__YOUR TASK__. Search the records below for the string "orange" and copy each line where it turns up.

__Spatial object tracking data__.
*** Block opens ***
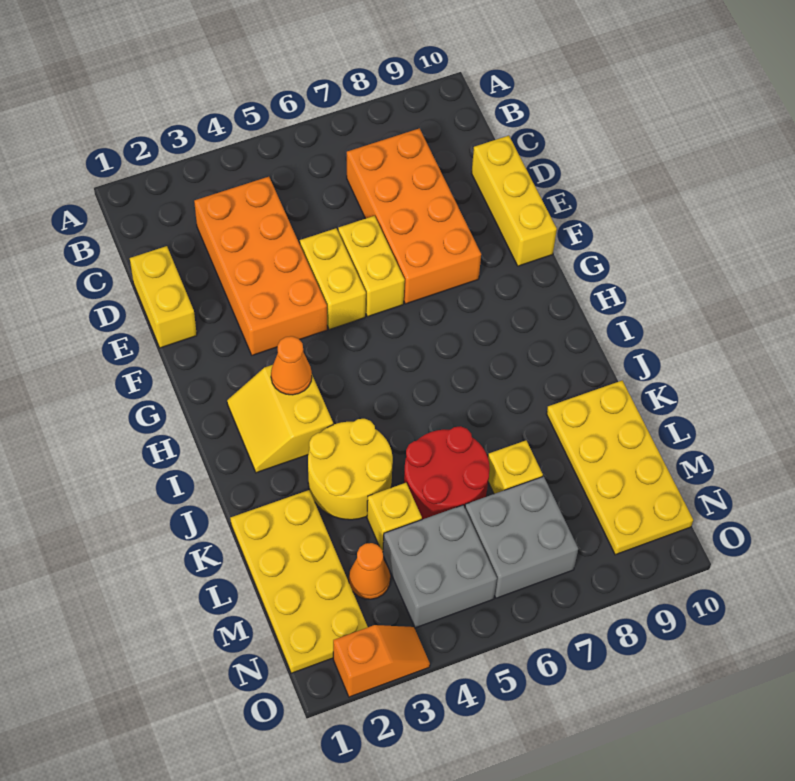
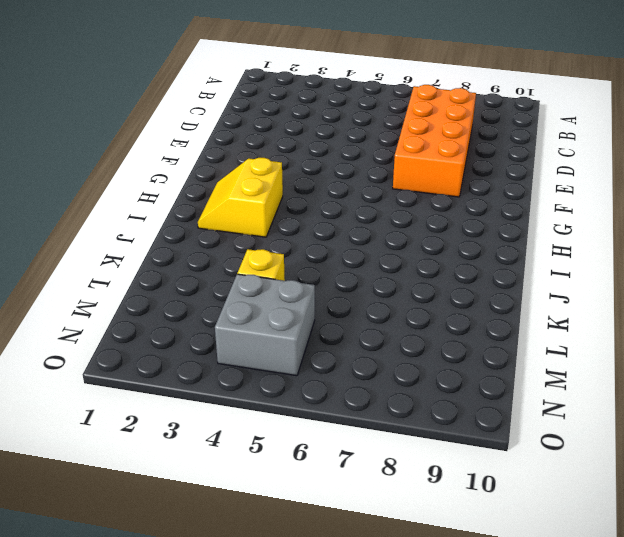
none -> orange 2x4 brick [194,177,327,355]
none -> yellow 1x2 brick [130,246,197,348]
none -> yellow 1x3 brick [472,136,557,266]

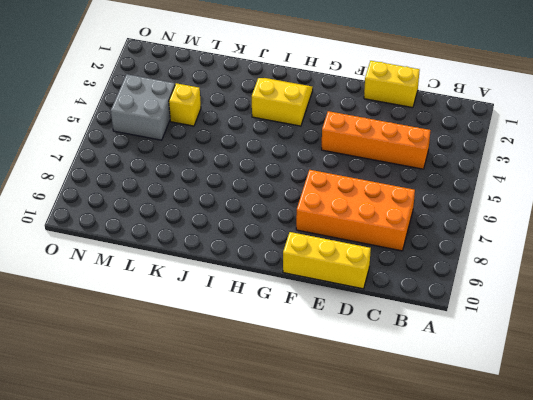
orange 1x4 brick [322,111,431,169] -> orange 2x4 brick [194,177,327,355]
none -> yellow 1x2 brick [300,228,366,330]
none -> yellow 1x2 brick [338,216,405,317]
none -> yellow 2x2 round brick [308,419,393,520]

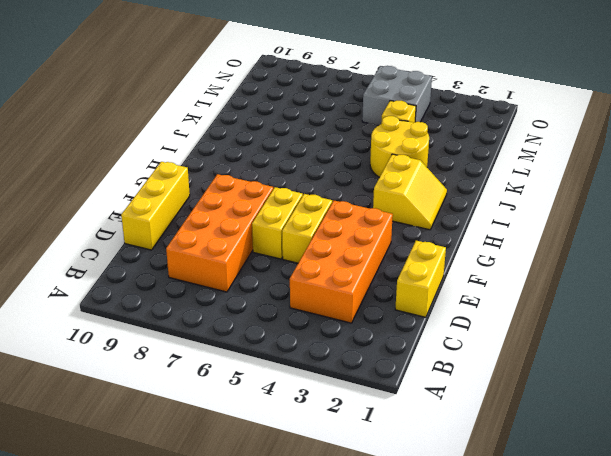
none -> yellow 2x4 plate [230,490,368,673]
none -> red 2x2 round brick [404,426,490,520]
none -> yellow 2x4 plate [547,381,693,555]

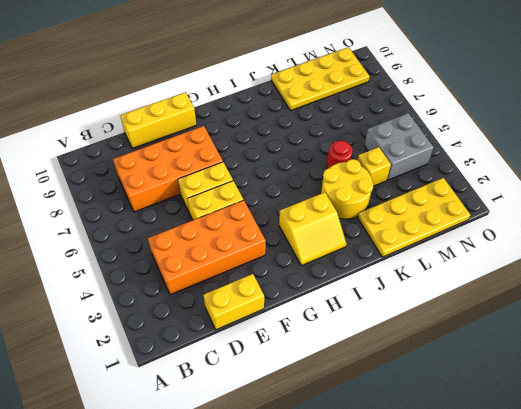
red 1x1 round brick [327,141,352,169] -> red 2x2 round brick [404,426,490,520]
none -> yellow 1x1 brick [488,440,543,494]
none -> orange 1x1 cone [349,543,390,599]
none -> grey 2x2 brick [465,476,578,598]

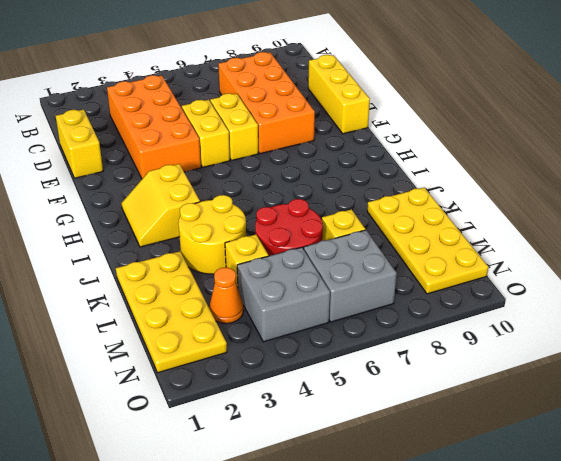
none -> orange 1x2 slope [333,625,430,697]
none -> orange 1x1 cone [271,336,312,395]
*** Block closes ***
__WRITTEN ANSWER__.
none -> orange 2x4 brick [194,177,327,355]
orange 1x4 brick [322,111,431,169] -> orange 2x4 brick [194,177,327,355]
none -> orange 1x1 cone [349,543,390,599]
none -> orange 1x2 slope [333,625,430,697]
none -> orange 1x1 cone [271,336,312,395]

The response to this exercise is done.